BEGIN
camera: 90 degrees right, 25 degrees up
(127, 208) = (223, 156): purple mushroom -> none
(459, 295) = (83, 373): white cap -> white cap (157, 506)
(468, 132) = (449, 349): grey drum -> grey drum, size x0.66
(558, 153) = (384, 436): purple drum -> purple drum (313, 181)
END
BEGIN
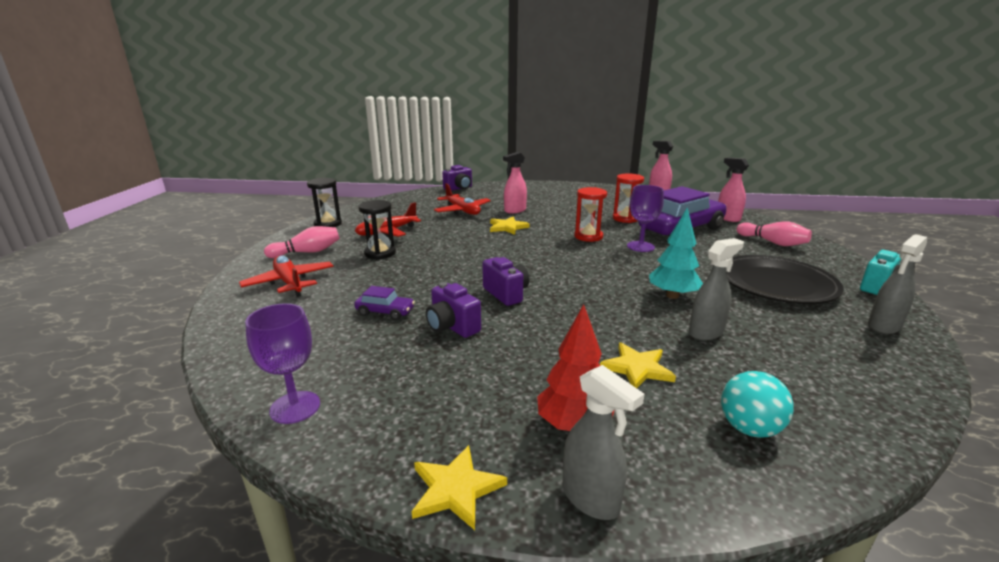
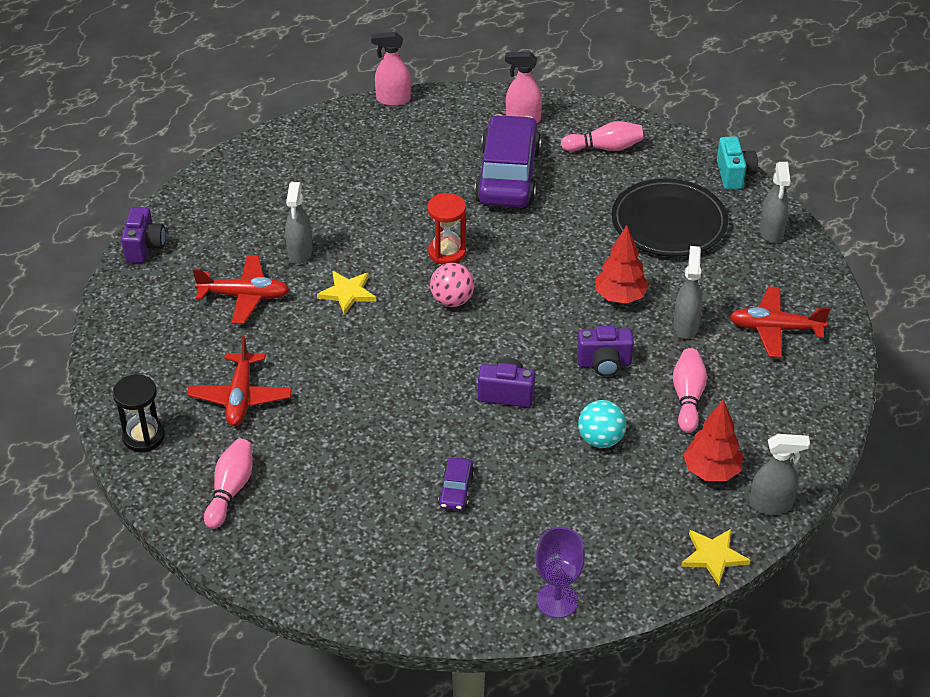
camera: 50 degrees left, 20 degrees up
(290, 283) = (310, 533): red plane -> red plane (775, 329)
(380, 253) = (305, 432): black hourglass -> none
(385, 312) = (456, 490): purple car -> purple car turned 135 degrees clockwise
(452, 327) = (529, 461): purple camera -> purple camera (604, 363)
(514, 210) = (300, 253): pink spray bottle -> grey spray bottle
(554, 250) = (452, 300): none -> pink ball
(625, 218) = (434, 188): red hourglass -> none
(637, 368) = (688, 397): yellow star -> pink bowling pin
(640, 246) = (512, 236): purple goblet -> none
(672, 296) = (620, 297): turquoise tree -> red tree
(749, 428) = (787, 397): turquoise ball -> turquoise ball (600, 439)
END
BEGIN
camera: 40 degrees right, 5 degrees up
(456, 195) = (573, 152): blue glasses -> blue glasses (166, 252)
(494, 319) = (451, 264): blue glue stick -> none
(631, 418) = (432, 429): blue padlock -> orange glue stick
END
#### Task to complete:
Using the records above, set down exactly the lines from the one with "(494, 319) = (451, 264): blue" through the one with "(631, 418) = (432, 429): blue", inclusive, and nothing more.

#### Solution to the exercise:
(494, 319) = (451, 264): blue glue stick -> none
(631, 418) = (432, 429): blue padlock -> orange glue stick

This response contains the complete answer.